This exercise calls for duplicating every entry below exactly, without the images.

Coordinate-based change listings:
------------------------------------------------------------

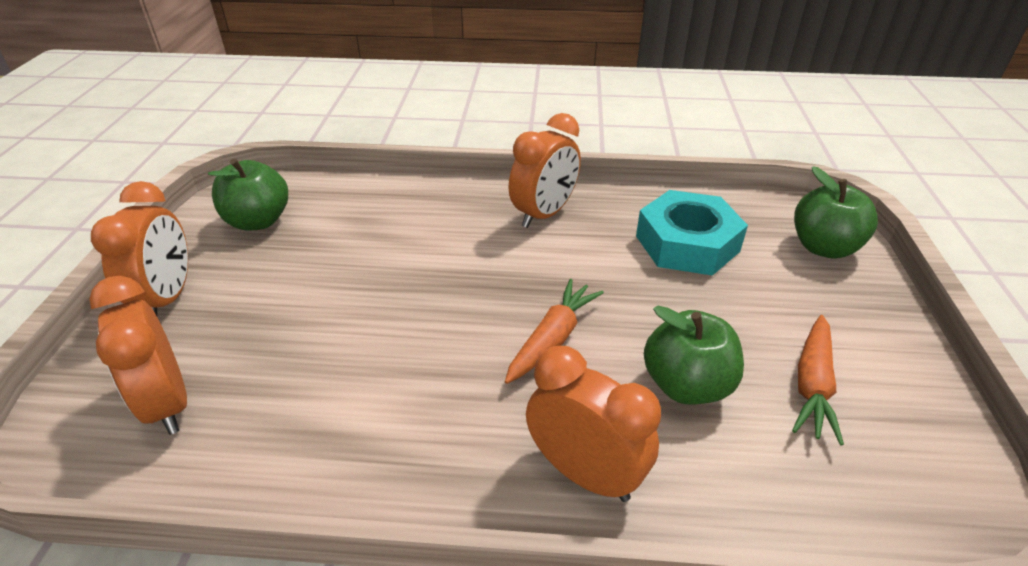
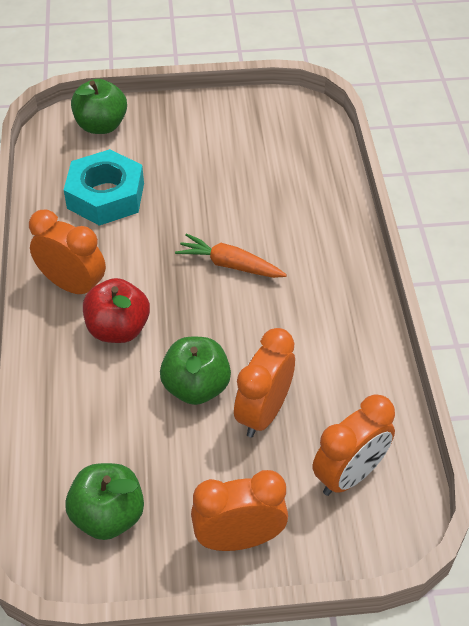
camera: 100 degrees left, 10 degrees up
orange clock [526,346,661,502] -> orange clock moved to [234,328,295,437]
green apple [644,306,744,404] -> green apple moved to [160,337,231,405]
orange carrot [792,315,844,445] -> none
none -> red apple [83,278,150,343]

------------------------------------------------------------

Expected answer:
camera: 100 degrees left, 10 degrees up
orange clock [526,346,661,502] -> orange clock moved to [234,328,295,437]
green apple [644,306,744,404] -> green apple moved to [160,337,231,405]
orange carrot [792,315,844,445] -> none
none -> red apple [83,278,150,343]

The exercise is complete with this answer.